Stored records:
::::::::::

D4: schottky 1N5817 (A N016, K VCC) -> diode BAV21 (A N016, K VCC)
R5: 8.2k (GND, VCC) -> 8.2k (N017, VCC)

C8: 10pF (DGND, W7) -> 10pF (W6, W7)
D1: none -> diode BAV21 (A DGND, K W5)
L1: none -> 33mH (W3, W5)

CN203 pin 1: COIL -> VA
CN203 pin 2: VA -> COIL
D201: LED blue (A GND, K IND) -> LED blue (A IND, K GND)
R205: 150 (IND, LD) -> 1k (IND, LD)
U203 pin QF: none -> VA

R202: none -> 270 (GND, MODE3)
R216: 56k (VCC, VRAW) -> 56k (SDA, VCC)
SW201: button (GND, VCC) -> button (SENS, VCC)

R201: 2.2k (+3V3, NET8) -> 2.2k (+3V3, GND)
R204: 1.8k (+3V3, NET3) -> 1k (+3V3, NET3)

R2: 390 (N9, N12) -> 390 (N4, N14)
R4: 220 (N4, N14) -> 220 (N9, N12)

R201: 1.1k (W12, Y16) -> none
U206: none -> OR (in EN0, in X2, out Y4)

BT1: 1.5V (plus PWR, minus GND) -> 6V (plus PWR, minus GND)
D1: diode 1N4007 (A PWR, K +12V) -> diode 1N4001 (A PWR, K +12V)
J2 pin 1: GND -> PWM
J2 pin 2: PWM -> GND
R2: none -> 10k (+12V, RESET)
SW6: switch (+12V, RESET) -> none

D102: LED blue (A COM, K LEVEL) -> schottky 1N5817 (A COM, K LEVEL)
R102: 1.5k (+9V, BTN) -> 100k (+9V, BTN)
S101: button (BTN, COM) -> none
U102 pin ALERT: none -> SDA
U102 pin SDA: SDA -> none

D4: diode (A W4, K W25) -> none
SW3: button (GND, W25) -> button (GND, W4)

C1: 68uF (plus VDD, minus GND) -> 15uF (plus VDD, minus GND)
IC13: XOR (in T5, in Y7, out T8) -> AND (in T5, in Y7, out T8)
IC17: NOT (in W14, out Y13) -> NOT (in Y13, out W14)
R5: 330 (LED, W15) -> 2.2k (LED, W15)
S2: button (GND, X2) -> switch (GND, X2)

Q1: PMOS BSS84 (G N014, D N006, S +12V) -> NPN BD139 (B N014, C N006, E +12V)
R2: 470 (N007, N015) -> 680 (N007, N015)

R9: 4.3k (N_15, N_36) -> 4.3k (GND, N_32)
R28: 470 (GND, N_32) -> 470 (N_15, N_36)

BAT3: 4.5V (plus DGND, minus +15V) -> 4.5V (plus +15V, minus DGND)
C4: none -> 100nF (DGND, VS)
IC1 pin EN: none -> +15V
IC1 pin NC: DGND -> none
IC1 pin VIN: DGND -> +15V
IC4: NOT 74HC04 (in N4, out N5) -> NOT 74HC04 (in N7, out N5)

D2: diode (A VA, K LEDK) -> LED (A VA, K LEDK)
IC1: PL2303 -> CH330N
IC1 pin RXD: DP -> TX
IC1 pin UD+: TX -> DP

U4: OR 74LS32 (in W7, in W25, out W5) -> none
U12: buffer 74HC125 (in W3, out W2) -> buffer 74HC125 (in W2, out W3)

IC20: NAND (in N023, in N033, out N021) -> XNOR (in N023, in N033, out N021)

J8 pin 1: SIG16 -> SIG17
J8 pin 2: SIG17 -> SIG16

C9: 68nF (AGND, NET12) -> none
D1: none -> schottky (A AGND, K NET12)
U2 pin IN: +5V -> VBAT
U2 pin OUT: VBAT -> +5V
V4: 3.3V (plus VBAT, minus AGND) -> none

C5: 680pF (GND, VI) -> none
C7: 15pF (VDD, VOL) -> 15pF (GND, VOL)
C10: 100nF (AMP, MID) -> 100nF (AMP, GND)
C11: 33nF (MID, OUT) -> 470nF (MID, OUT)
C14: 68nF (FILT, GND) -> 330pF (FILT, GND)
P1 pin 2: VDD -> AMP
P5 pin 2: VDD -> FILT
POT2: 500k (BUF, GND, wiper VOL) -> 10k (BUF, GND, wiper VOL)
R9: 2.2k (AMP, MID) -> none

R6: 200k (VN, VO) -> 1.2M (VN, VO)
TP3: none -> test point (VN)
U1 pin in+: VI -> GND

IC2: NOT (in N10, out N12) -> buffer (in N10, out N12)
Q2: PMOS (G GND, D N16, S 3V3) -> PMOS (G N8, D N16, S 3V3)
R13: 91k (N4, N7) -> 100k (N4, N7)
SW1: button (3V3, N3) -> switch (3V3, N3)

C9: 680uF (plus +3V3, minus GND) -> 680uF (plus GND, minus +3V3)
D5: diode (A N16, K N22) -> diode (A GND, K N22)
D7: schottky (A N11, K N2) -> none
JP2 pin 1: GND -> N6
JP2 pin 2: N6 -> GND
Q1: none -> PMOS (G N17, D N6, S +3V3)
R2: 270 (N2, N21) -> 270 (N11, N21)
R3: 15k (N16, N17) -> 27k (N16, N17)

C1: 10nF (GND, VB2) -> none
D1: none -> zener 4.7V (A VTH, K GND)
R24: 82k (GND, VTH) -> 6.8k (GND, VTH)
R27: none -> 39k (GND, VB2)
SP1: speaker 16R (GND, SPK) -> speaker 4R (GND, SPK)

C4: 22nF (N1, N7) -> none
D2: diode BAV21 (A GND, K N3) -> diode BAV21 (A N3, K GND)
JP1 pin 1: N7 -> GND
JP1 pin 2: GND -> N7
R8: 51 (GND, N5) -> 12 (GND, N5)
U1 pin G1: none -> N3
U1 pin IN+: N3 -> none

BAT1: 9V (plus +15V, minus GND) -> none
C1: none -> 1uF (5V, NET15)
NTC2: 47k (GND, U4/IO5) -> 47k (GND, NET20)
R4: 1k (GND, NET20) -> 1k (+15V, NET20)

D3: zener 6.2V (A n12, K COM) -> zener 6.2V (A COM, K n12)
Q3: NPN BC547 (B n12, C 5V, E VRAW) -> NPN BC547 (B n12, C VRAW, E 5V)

::::::::::

Looking at the entries above, can you reproduce exactly the lines from the one that holds "SW6: switch (+12V, RESET) -> none" through the one that holds "U12: buffer 74HC125", and only those?

◆ **ANSWER TO THIS EXERCISE**
SW6: switch (+12V, RESET) -> none

D102: LED blue (A COM, K LEVEL) -> schottky 1N5817 (A COM, K LEVEL)
R102: 1.5k (+9V, BTN) -> 100k (+9V, BTN)
S101: button (BTN, COM) -> none
U102 pin ALERT: none -> SDA
U102 pin SDA: SDA -> none

D4: diode (A W4, K W25) -> none
SW3: button (GND, W25) -> button (GND, W4)

C1: 68uF (plus VDD, minus GND) -> 15uF (plus VDD, minus GND)
IC13: XOR (in T5, in Y7, out T8) -> AND (in T5, in Y7, out T8)
IC17: NOT (in W14, out Y13) -> NOT (in Y13, out W14)
R5: 330 (LED, W15) -> 2.2k (LED, W15)
S2: button (GND, X2) -> switch (GND, X2)

Q1: PMOS BSS84 (G N014, D N006, S +12V) -> NPN BD139 (B N014, C N006, E +12V)
R2: 470 (N007, N015) -> 680 (N007, N015)

R9: 4.3k (N_15, N_36) -> 4.3k (GND, N_32)
R28: 470 (GND, N_32) -> 470 (N_15, N_36)

BAT3: 4.5V (plus DGND, minus +15V) -> 4.5V (plus +15V, minus DGND)
C4: none -> 100nF (DGND, VS)
IC1 pin EN: none -> +15V
IC1 pin NC: DGND -> none
IC1 pin VIN: DGND -> +15V
IC4: NOT 74HC04 (in N4, out N5) -> NOT 74HC04 (in N7, out N5)

D2: diode (A VA, K LEDK) -> LED (A VA, K LEDK)
IC1: PL2303 -> CH330N
IC1 pin RXD: DP -> TX
IC1 pin UD+: TX -> DP

U4: OR 74LS32 (in W7, in W25, out W5) -> none
U12: buffer 74HC125 (in W3, out W2) -> buffer 74HC125 (in W2, out W3)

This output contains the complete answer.